Prompt: Filter the entries down to the lines containing "pink", and copy those lines.

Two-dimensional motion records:
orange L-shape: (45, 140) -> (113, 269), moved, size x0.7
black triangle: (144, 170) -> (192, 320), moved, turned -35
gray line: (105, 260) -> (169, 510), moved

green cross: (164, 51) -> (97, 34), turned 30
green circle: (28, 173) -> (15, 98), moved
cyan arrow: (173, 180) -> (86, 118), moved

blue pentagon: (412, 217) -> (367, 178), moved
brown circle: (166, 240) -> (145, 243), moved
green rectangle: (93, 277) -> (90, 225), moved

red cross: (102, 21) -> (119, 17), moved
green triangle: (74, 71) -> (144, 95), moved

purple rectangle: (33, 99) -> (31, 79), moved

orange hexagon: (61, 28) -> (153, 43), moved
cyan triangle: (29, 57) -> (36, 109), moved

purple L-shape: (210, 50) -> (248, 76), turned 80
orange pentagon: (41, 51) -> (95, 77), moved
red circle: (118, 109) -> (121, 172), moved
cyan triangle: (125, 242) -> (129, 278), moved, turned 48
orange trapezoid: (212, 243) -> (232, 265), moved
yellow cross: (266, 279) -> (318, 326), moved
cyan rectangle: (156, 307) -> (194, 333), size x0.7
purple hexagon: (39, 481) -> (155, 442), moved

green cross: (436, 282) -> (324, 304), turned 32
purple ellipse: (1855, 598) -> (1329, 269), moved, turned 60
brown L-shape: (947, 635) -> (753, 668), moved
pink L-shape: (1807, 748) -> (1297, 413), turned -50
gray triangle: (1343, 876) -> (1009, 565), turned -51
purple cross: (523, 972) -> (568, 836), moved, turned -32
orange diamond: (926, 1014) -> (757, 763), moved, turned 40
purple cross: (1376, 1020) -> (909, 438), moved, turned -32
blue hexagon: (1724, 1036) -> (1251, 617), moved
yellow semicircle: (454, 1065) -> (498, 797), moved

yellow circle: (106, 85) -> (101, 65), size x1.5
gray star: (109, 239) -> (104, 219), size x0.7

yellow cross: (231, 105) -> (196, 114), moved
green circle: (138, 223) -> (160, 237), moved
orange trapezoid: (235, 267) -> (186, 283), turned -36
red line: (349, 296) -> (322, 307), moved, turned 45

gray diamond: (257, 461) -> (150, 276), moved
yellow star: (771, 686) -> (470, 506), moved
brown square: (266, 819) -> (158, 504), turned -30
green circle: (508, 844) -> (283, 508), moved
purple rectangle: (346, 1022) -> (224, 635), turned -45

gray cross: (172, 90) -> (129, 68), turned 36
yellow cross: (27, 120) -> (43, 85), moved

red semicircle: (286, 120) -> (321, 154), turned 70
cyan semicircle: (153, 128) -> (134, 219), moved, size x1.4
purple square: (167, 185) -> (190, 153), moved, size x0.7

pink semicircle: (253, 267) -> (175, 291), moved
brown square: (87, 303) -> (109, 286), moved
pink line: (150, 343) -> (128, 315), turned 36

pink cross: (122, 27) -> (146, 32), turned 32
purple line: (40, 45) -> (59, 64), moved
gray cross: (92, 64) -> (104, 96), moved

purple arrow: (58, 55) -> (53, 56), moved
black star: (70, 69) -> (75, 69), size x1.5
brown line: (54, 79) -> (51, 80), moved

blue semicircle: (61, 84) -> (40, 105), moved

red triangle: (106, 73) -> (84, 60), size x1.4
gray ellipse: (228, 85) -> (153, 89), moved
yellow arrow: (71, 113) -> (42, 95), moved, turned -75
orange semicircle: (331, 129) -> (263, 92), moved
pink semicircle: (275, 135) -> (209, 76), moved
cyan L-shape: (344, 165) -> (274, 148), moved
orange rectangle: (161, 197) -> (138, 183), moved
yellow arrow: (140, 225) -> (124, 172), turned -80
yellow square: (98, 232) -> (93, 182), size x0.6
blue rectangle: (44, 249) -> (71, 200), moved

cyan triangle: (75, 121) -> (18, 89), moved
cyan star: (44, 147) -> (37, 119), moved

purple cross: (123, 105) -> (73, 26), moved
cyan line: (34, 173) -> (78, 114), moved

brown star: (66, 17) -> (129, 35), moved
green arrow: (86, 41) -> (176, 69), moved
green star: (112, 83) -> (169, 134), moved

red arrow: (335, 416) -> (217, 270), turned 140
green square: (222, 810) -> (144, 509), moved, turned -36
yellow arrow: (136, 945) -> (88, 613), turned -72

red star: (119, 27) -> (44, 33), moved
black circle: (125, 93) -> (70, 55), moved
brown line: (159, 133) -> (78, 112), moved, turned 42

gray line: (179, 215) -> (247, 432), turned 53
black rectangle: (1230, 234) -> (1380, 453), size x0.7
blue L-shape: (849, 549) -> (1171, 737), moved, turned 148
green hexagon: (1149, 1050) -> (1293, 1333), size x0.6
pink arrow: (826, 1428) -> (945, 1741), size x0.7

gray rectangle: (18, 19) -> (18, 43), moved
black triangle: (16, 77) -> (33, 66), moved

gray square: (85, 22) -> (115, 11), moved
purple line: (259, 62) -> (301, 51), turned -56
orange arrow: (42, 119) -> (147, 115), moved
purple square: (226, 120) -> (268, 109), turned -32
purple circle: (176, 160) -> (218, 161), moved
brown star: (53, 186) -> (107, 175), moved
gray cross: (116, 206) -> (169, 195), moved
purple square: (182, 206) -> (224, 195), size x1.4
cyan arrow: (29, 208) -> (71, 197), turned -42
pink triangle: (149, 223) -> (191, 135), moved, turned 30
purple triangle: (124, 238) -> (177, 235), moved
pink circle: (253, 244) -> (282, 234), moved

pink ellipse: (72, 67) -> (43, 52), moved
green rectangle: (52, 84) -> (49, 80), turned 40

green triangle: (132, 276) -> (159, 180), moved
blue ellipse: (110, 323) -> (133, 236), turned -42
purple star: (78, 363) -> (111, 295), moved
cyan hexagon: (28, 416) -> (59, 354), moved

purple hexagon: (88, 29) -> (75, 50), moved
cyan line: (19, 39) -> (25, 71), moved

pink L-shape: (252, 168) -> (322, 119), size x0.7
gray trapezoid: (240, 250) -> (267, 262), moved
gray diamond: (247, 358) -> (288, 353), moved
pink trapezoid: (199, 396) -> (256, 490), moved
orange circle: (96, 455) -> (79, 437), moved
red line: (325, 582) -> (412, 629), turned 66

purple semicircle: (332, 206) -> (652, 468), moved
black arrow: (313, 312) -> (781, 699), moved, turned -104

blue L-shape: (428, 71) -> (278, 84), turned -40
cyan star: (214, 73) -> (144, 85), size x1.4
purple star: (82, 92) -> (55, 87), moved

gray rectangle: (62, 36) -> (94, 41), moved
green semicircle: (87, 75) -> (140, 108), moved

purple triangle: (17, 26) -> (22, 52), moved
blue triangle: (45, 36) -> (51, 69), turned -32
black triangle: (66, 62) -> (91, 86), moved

Exercise result:
pink L-shape: (1807, 748) -> (1297, 413), turned -50
pink semicircle: (253, 267) -> (175, 291), moved
pink line: (150, 343) -> (128, 315), turned 36
pink cross: (122, 27) -> (146, 32), turned 32
pink semicircle: (275, 135) -> (209, 76), moved
pink arrow: (826, 1428) -> (945, 1741), size x0.7
pink triangle: (149, 223) -> (191, 135), moved, turned 30
pink circle: (253, 244) -> (282, 234), moved
pink ellipse: (72, 67) -> (43, 52), moved
pink L-shape: (252, 168) -> (322, 119), size x0.7
pink trapezoid: (199, 396) -> (256, 490), moved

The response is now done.